### HOW TO COMPLETE THIS TASK
Which of the lines below mention the word "brown"? Pull each one out.

[Collection entries]
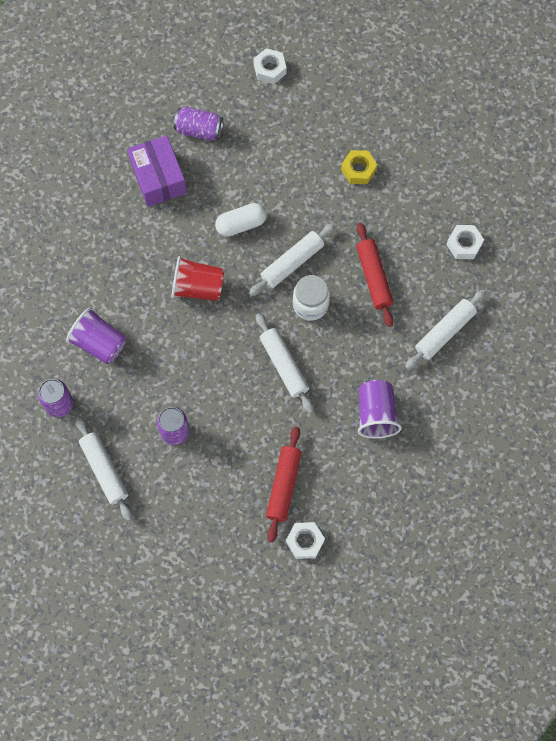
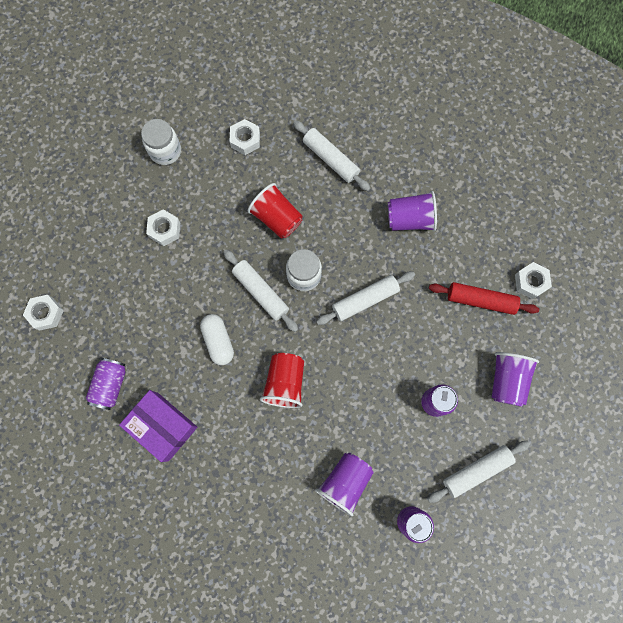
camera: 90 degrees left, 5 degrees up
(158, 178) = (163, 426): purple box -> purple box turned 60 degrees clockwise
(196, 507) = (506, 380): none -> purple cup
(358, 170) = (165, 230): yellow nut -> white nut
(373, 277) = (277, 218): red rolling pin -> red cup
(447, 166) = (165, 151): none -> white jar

* * *

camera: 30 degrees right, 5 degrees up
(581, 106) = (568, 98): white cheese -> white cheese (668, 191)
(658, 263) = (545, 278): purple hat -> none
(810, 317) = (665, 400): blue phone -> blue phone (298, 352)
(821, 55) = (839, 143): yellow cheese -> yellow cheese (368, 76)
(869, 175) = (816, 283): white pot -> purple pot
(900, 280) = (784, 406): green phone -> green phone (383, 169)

* * *

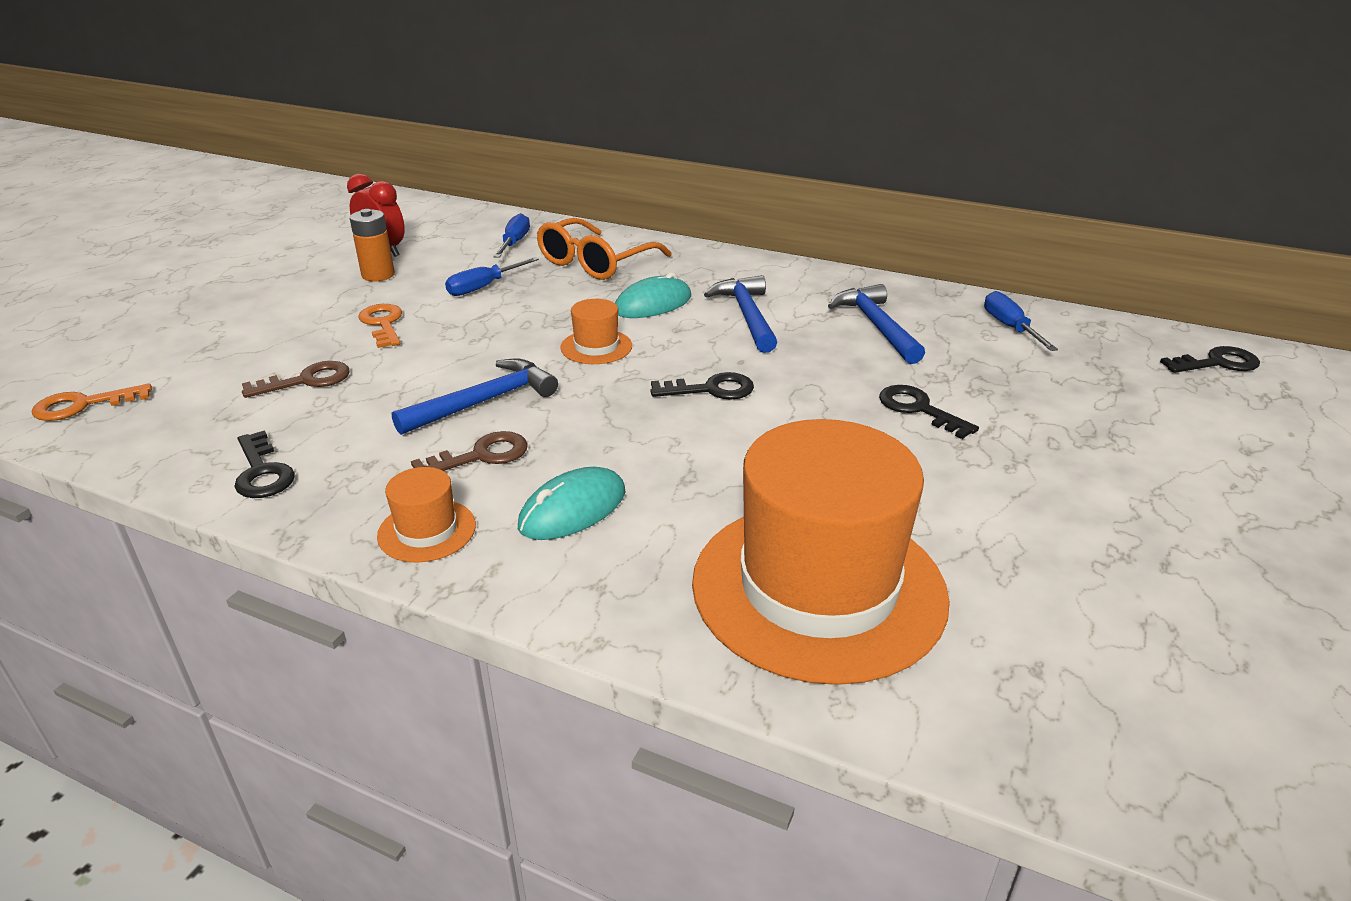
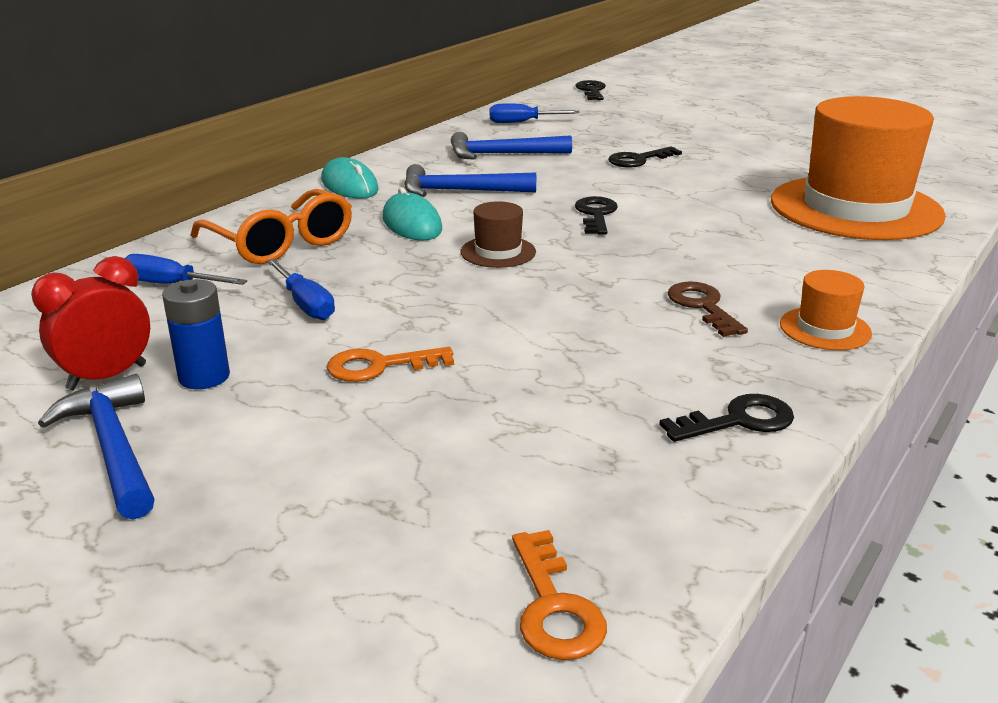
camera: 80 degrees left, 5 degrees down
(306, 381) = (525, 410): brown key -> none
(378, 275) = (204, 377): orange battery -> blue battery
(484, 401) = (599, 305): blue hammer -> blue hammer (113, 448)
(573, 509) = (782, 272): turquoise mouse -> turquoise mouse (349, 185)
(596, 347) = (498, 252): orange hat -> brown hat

### ANSWER SECTION
(306, 381) = (525, 410): brown key -> none
(596, 347) = (498, 252): orange hat -> brown hat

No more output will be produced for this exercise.